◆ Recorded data
********************

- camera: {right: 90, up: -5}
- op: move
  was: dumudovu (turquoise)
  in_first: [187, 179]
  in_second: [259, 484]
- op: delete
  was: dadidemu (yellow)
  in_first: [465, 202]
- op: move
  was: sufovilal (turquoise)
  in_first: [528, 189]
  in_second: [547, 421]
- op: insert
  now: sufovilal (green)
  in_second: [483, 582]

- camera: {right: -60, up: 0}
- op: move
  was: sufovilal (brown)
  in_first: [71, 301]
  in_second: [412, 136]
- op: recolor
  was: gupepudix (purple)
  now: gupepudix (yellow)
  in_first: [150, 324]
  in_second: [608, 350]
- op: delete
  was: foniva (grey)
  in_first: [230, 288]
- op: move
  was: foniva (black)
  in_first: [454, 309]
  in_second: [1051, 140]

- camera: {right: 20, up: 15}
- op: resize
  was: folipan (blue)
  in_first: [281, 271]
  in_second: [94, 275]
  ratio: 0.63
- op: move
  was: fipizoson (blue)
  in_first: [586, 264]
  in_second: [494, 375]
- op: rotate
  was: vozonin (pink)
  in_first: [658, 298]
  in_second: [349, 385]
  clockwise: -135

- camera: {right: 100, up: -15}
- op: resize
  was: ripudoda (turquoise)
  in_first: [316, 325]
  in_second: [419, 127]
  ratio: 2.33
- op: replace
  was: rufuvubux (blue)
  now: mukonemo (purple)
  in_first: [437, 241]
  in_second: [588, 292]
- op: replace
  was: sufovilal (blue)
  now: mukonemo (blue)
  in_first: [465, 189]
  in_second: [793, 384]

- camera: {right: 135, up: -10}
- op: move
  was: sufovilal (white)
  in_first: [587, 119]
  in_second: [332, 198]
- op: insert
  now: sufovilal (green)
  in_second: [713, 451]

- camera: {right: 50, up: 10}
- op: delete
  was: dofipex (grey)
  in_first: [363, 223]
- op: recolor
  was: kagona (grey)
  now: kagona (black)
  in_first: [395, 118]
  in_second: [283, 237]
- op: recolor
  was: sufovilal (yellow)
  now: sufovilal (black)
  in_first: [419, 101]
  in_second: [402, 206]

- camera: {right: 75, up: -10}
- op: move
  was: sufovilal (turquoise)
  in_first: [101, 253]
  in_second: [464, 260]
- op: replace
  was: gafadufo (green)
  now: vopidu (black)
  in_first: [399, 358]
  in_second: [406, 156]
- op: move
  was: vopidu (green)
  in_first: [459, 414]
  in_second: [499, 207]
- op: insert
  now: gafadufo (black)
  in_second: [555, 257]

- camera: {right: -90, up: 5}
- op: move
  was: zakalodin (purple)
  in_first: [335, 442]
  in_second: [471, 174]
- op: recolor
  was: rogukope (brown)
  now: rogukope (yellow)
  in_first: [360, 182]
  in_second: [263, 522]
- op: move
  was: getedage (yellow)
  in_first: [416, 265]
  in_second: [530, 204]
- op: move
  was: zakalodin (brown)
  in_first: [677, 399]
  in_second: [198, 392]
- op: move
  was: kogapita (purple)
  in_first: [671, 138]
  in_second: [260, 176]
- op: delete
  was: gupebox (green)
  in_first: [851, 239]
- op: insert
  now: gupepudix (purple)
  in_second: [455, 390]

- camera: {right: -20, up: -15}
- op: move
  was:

********************

◆ WHAT IS EXPECTED
An exact copy of all the records is the expected answer.

◆ ANSWER SPACE
- camera: {right: 90, up: -5}
- op: move
  was: dumudovu (turquoise)
  in_first: [187, 179]
  in_second: [259, 484]
- op: delete
  was: dadidemu (yellow)
  in_first: [465, 202]
- op: move
  was: sufovilal (turquoise)
  in_first: [528, 189]
  in_second: [547, 421]
- op: insert
  now: sufovilal (green)
  in_second: [483, 582]

- camera: {right: -60, up: 0}
- op: move
  was: sufovilal (brown)
  in_first: [71, 301]
  in_second: [412, 136]
- op: recolor
  was: gupepudix (purple)
  now: gupepudix (yellow)
  in_first: [150, 324]
  in_second: [608, 350]
- op: delete
  was: foniva (grey)
  in_first: [230, 288]
- op: move
  was: foniva (black)
  in_first: [454, 309]
  in_second: [1051, 140]

- camera: {right: 20, up: 15}
- op: resize
  was: folipan (blue)
  in_first: [281, 271]
  in_second: [94, 275]
  ratio: 0.63
- op: move
  was: fipizoson (blue)
  in_first: [586, 264]
  in_second: [494, 375]
- op: rotate
  was: vozonin (pink)
  in_first: [658, 298]
  in_second: [349, 385]
  clockwise: -135

- camera: {right: 100, up: -15}
- op: resize
  was: ripudoda (turquoise)
  in_first: [316, 325]
  in_second: [419, 127]
  ratio: 2.33
- op: replace
  was: rufuvubux (blue)
  now: mukonemo (purple)
  in_first: [437, 241]
  in_second: [588, 292]
- op: replace
  was: sufovilal (blue)
  now: mukonemo (blue)
  in_first: [465, 189]
  in_second: [793, 384]

- camera: {right: 135, up: -10}
- op: move
  was: sufovilal (white)
  in_first: [587, 119]
  in_second: [332, 198]
- op: insert
  now: sufovilal (green)
  in_second: [713, 451]

- camera: {right: 50, up: 10}
- op: delete
  was: dofipex (grey)
  in_first: [363, 223]
- op: recolor
  was: kagona (grey)
  now: kagona (black)
  in_first: [395, 118]
  in_second: [283, 237]
- op: recolor
  was: sufovilal (yellow)
  now: sufovilal (black)
  in_first: [419, 101]
  in_second: [402, 206]

- camera: {right: 75, up: -10}
- op: move
  was: sufovilal (turquoise)
  in_first: [101, 253]
  in_second: [464, 260]
- op: replace
  was: gafadufo (green)
  now: vopidu (black)
  in_first: [399, 358]
  in_second: [406, 156]
- op: move
  was: vopidu (green)
  in_first: [459, 414]
  in_second: [499, 207]
- op: insert
  now: gafadufo (black)
  in_second: [555, 257]

- camera: {right: -90, up: 5}
- op: move
  was: zakalodin (purple)
  in_first: [335, 442]
  in_second: [471, 174]
- op: recolor
  was: rogukope (brown)
  now: rogukope (yellow)
  in_first: [360, 182]
  in_second: [263, 522]
- op: move
  was: getedage (yellow)
  in_first: [416, 265]
  in_second: [530, 204]
- op: move
  was: zakalodin (brown)
  in_first: [677, 399]
  in_second: [198, 392]
- op: move
  was: kogapita (purple)
  in_first: [671, 138]
  in_second: [260, 176]
- op: delete
  was: gupebox (green)
  in_first: [851, 239]
- op: insert
  now: gupepudix (purple)
  in_second: [455, 390]

- camera: {right: -20, up: -15}
- op: move
  was:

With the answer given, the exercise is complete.